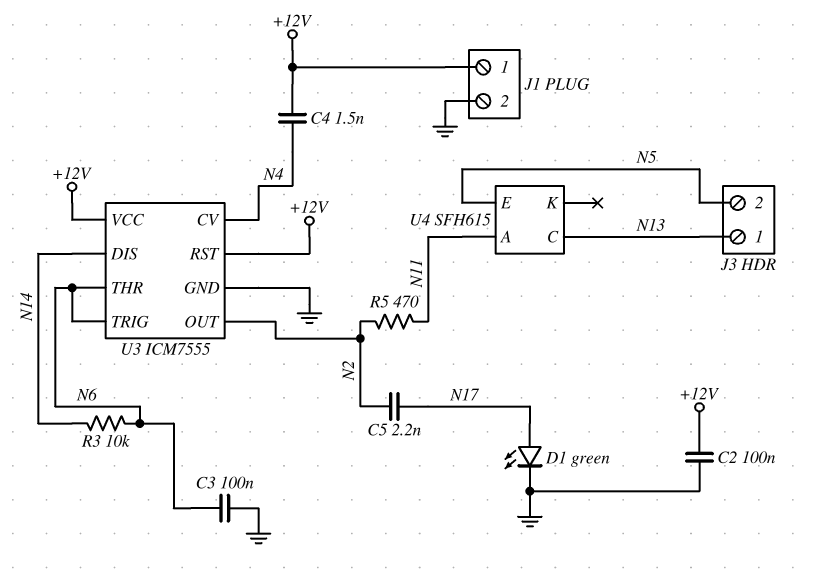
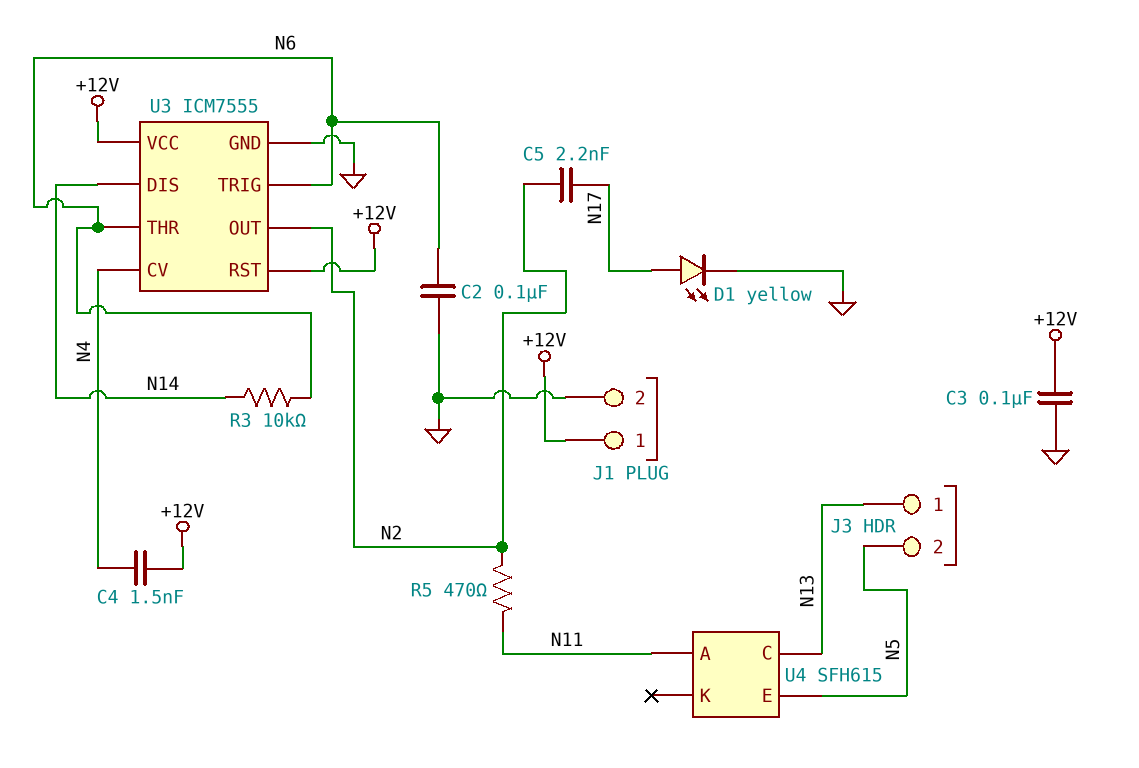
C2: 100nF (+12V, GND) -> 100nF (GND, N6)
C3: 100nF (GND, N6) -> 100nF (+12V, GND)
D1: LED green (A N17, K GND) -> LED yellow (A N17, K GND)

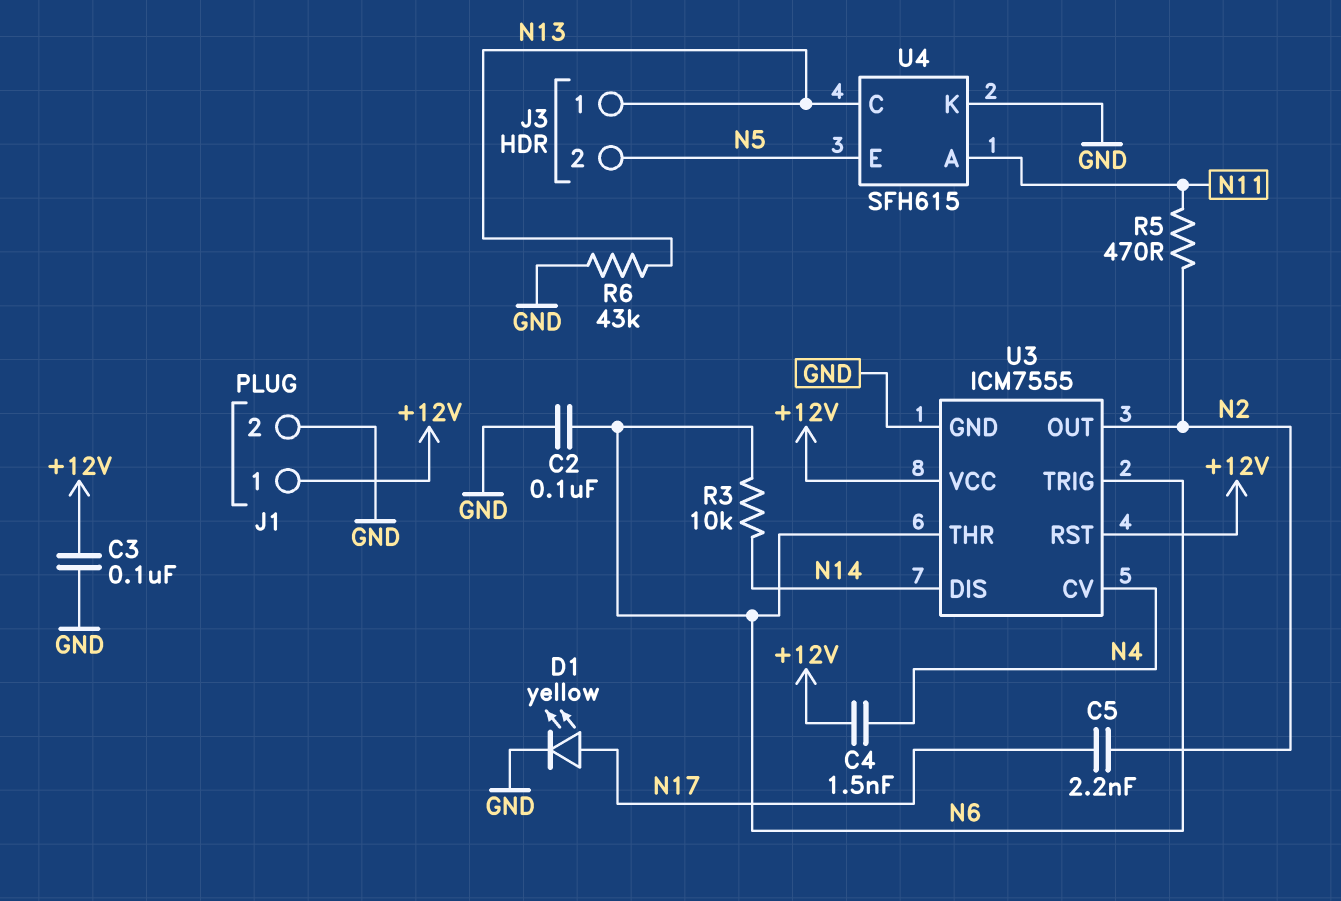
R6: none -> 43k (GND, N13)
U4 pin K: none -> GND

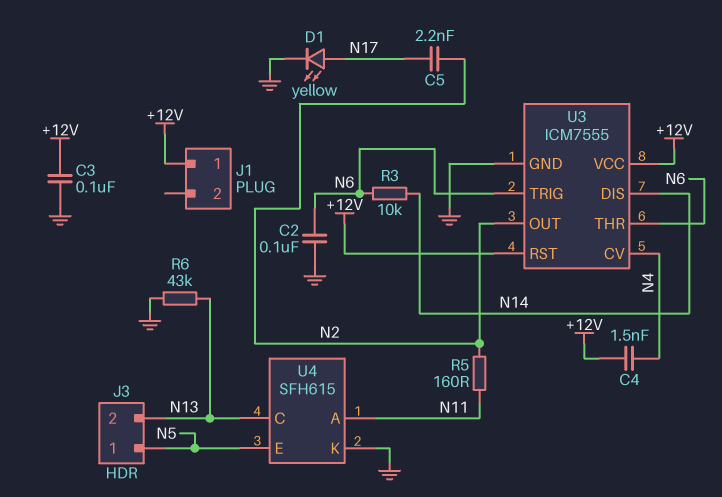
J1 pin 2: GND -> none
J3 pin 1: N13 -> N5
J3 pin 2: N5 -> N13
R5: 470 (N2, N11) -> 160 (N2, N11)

|---|

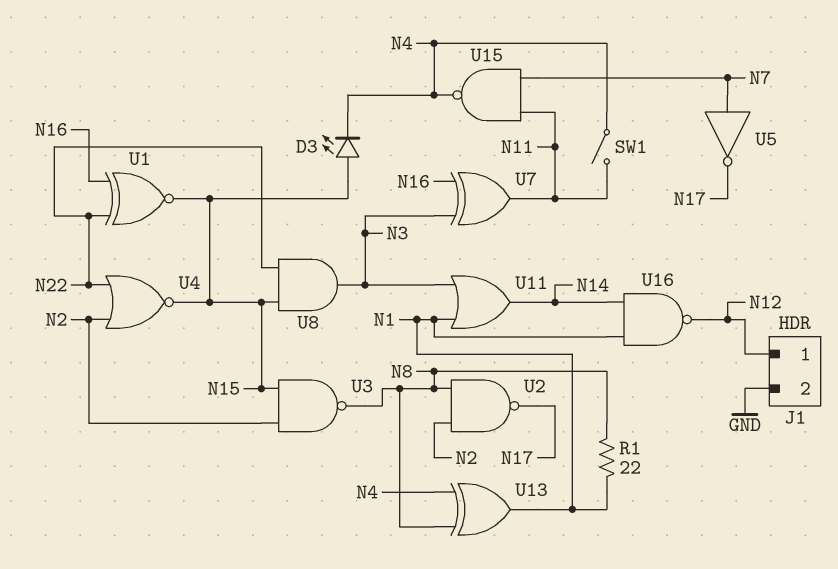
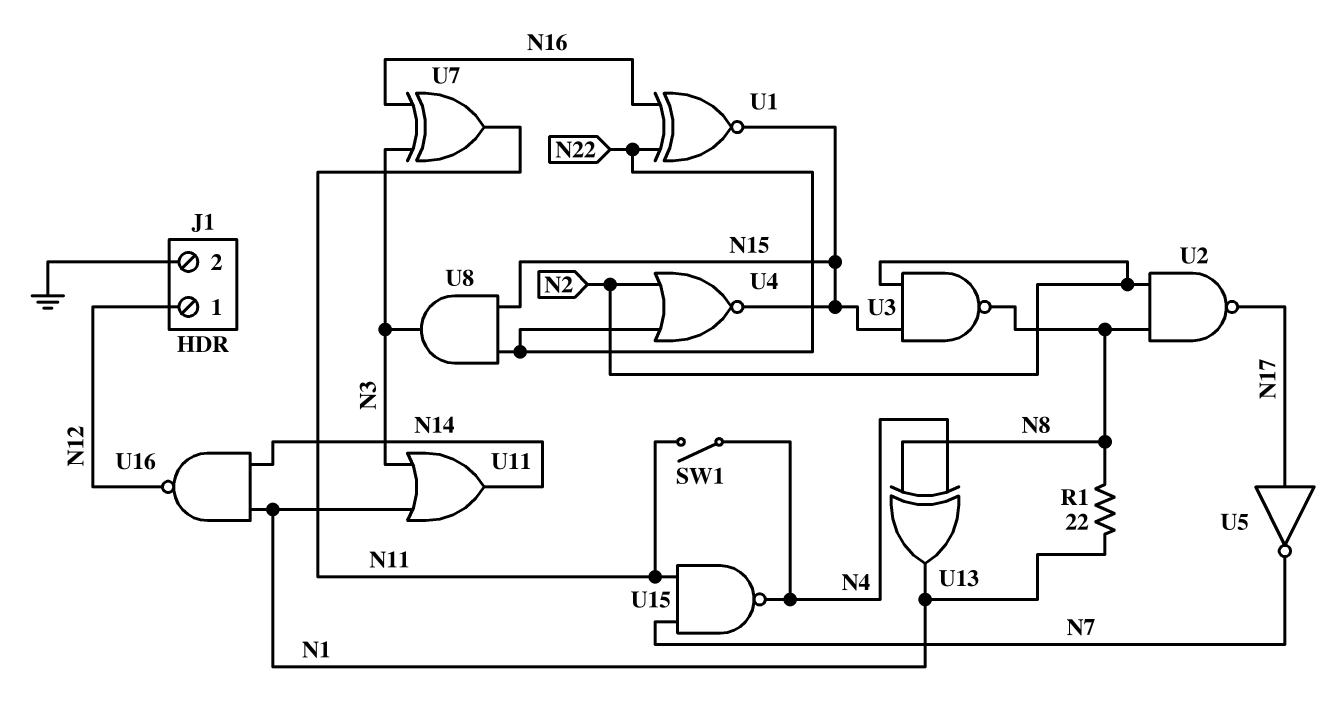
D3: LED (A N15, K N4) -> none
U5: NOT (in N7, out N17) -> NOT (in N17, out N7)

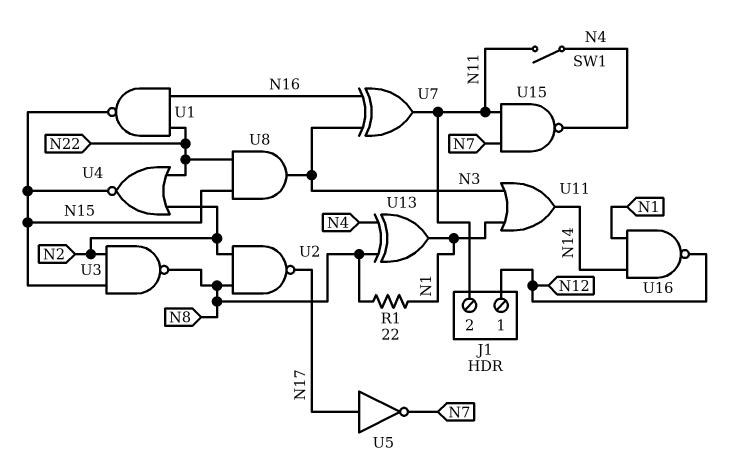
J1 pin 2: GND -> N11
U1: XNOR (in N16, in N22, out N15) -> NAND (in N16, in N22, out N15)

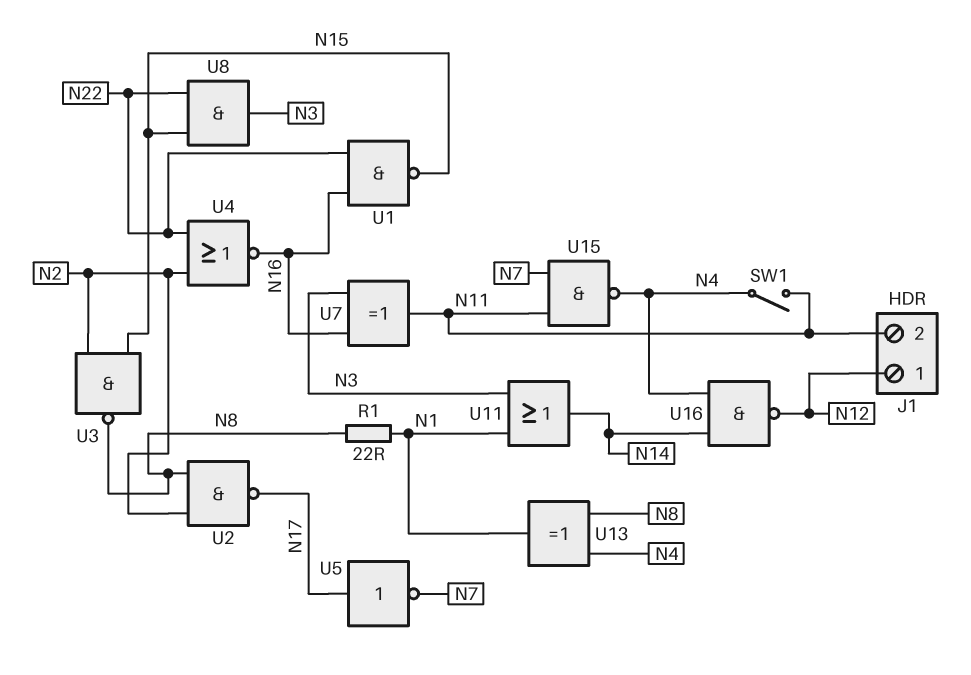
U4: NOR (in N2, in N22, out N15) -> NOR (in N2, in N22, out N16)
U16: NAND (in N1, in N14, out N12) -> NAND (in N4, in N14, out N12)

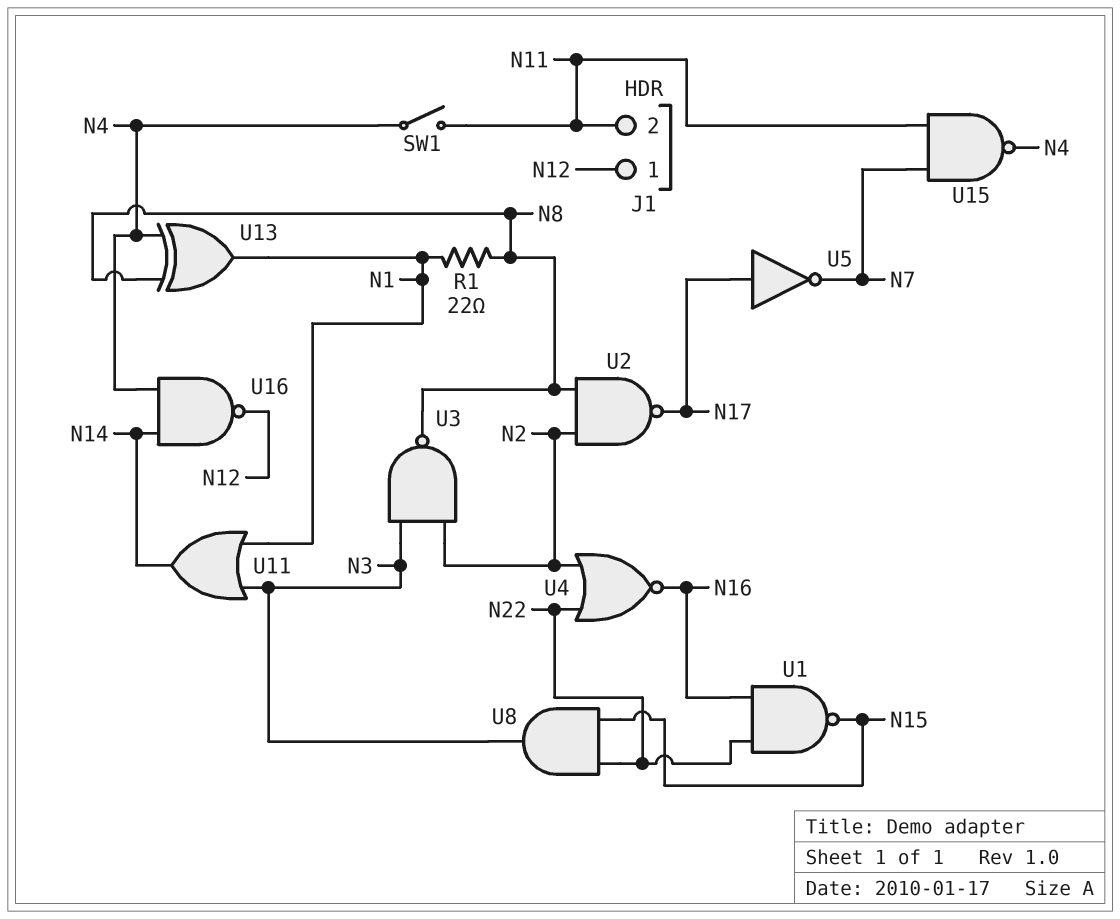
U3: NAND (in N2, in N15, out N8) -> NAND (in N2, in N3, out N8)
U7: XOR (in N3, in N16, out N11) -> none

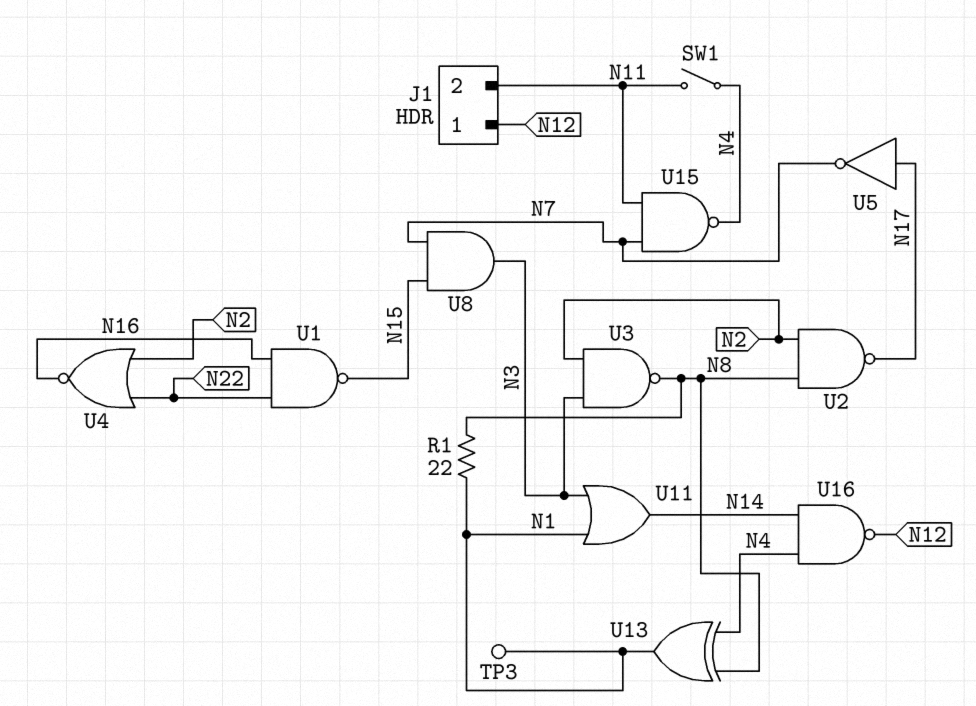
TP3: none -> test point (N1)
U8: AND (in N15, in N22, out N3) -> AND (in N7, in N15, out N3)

|---|

Problem details —
Your task is to copy only the lines above starting at the one containing "U3: NAND (in" and ending at the one containing "U8: AND (in". Copy them exactly, both ends included, and omit the pictures.

Task solution —
U3: NAND (in N2, in N15, out N8) -> NAND (in N2, in N3, out N8)
U7: XOR (in N3, in N16, out N11) -> none

TP3: none -> test point (N1)
U8: AND (in N15, in N22, out N3) -> AND (in N7, in N15, out N3)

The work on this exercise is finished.